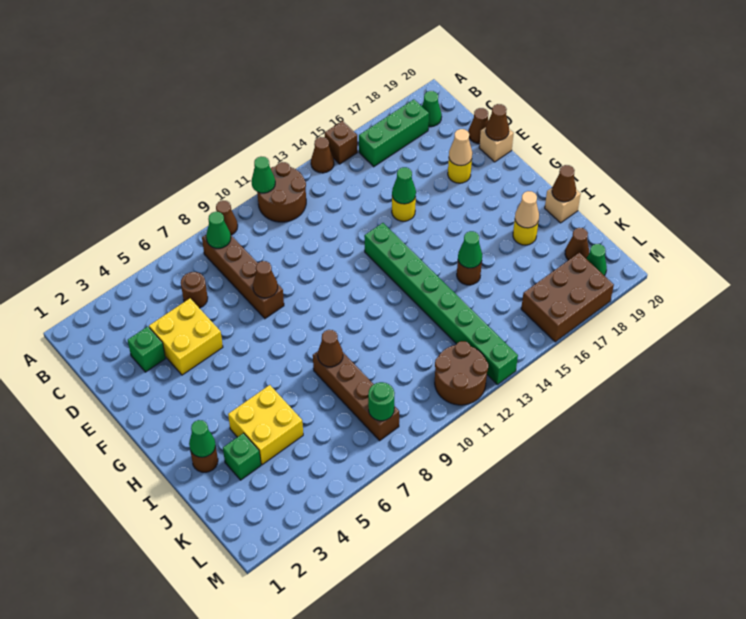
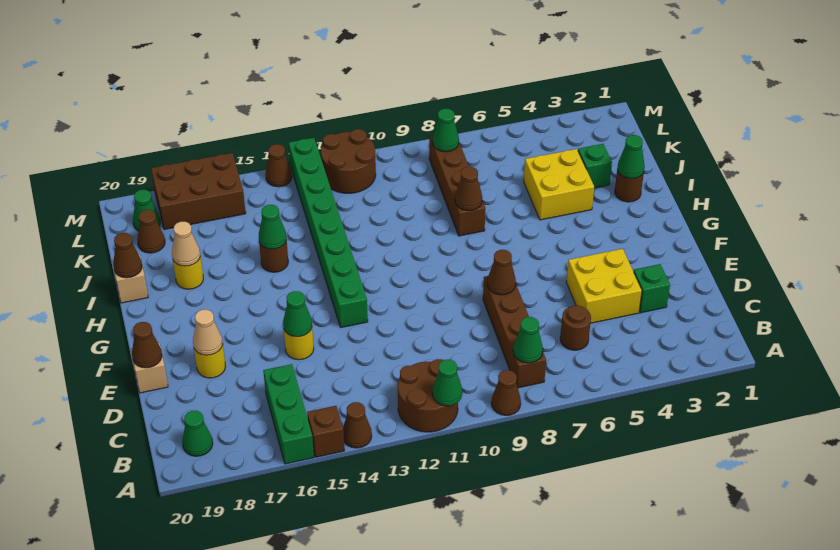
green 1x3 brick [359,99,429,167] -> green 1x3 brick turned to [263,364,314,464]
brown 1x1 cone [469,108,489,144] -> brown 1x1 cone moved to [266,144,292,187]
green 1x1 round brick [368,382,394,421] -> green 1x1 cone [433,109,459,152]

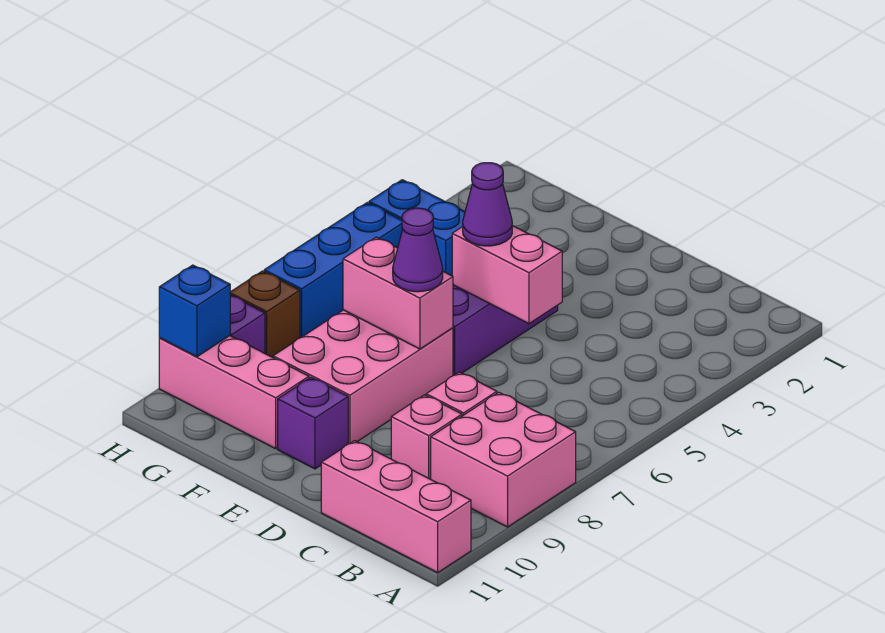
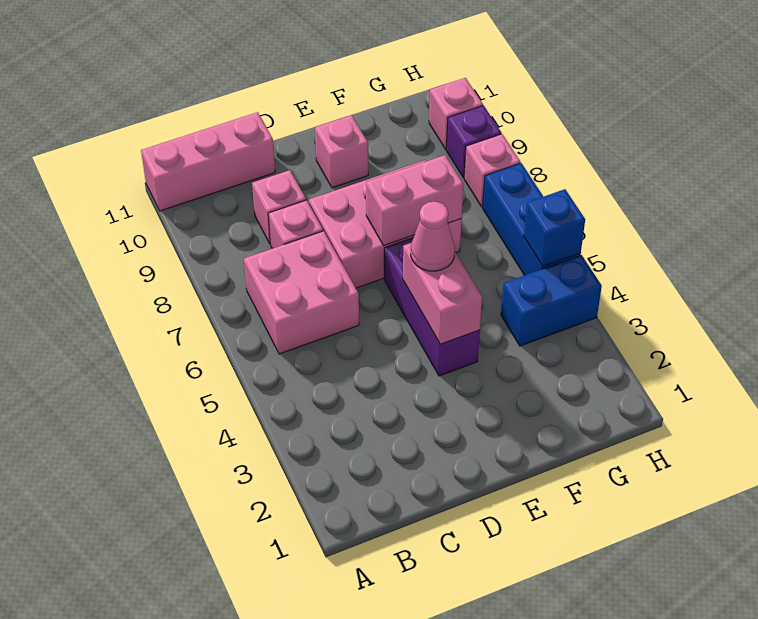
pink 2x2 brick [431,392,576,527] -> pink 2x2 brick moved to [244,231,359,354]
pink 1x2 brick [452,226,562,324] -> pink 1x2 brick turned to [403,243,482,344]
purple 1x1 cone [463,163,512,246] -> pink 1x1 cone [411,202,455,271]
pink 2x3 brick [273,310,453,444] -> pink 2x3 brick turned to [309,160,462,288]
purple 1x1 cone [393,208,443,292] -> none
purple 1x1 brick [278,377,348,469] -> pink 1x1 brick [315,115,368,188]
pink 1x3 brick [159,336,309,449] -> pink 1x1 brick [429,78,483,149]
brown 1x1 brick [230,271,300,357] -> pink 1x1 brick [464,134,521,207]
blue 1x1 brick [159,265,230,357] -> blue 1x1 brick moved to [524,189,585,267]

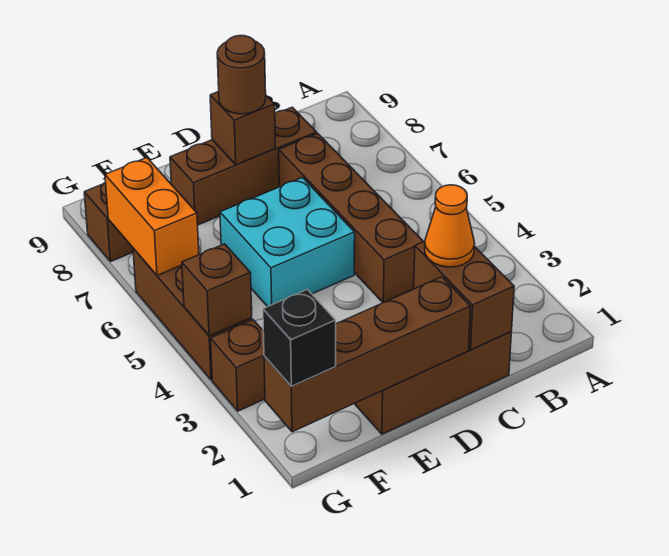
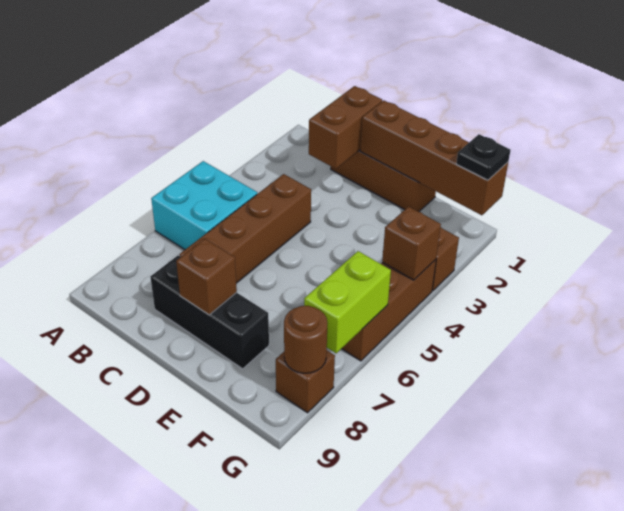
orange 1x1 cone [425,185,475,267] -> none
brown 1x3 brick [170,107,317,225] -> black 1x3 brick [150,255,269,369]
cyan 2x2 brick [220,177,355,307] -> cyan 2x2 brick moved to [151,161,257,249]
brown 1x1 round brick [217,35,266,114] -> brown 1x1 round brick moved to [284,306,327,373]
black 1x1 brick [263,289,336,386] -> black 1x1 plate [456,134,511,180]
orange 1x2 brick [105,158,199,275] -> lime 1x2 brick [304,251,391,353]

——

**To do:**
Search the data for the string "none" and copy out every line where it is found.

**Written answer:**
purple 1x1 cone [393,208,443,292] -> none
orange 1x1 cone [425,185,475,267] -> none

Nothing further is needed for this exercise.